* Input material
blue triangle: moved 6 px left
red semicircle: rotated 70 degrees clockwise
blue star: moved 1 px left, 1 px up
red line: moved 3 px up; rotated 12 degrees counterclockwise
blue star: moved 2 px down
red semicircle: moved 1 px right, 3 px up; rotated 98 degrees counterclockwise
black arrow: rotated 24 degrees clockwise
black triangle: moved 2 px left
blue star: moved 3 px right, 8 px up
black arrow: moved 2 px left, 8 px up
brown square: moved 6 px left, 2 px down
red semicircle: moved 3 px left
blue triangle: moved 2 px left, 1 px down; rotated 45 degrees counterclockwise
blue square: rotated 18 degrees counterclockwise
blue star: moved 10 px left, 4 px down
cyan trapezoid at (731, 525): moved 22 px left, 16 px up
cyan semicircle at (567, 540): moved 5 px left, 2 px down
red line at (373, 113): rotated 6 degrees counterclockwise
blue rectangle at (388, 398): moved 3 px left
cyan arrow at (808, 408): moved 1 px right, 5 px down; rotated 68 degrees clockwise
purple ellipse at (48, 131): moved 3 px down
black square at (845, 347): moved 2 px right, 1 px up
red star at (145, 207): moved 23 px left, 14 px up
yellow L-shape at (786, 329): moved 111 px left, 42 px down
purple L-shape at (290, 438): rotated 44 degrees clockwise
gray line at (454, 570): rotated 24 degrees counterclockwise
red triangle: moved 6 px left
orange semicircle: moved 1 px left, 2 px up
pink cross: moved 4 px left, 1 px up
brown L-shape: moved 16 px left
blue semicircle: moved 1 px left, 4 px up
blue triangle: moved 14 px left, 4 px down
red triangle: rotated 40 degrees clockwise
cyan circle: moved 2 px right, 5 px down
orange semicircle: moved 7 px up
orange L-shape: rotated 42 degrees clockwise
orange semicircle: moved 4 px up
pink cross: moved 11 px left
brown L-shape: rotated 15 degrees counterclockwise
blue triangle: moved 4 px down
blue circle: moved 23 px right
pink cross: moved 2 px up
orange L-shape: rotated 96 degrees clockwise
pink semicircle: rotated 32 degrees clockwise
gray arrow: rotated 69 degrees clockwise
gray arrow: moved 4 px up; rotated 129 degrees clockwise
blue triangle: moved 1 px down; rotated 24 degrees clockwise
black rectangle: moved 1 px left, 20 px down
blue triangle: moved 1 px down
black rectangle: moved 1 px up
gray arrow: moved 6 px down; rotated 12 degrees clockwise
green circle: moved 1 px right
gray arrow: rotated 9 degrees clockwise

* What the exercise asks
Copy every line of the data above, unchanged and in the same order.

* Correct response
blue triangle: moved 6 px left
red semicircle: rotated 70 degrees clockwise
blue star: moved 1 px left, 1 px up
red line: moved 3 px up; rotated 12 degrees counterclockwise
blue star: moved 2 px down
red semicircle: moved 1 px right, 3 px up; rotated 98 degrees counterclockwise
black arrow: rotated 24 degrees clockwise
black triangle: moved 2 px left
blue star: moved 3 px right, 8 px up
black arrow: moved 2 px left, 8 px up
brown square: moved 6 px left, 2 px down
red semicircle: moved 3 px left
blue triangle: moved 2 px left, 1 px down; rotated 45 degrees counterclockwise
blue square: rotated 18 degrees counterclockwise
blue star: moved 10 px left, 4 px down
cyan trapezoid at (731, 525): moved 22 px left, 16 px up
cyan semicircle at (567, 540): moved 5 px left, 2 px down
red line at (373, 113): rotated 6 degrees counterclockwise
blue rectangle at (388, 398): moved 3 px left
cyan arrow at (808, 408): moved 1 px right, 5 px down; rotated 68 degrees clockwise
purple ellipse at (48, 131): moved 3 px down
black square at (845, 347): moved 2 px right, 1 px up
red star at (145, 207): moved 23 px left, 14 px up
yellow L-shape at (786, 329): moved 111 px left, 42 px down
purple L-shape at (290, 438): rotated 44 degrees clockwise
gray line at (454, 570): rotated 24 degrees counterclockwise
red triangle: moved 6 px left
orange semicircle: moved 1 px left, 2 px up
pink cross: moved 4 px left, 1 px up
brown L-shape: moved 16 px left
blue semicircle: moved 1 px left, 4 px up
blue triangle: moved 14 px left, 4 px down
red triangle: rotated 40 degrees clockwise
cyan circle: moved 2 px right, 5 px down
orange semicircle: moved 7 px up
orange L-shape: rotated 42 degrees clockwise
orange semicircle: moved 4 px up
pink cross: moved 11 px left
brown L-shape: rotated 15 degrees counterclockwise
blue triangle: moved 4 px down
blue circle: moved 23 px right
pink cross: moved 2 px up
orange L-shape: rotated 96 degrees clockwise
pink semicircle: rotated 32 degrees clockwise
gray arrow: rotated 69 degrees clockwise
gray arrow: moved 4 px up; rotated 129 degrees clockwise
blue triangle: moved 1 px down; rotated 24 degrees clockwise
black rectangle: moved 1 px left, 20 px down
blue triangle: moved 1 px down
black rectangle: moved 1 px up
gray arrow: moved 6 px down; rotated 12 degrees clockwise
green circle: moved 1 px right
gray arrow: rotated 9 degrees clockwise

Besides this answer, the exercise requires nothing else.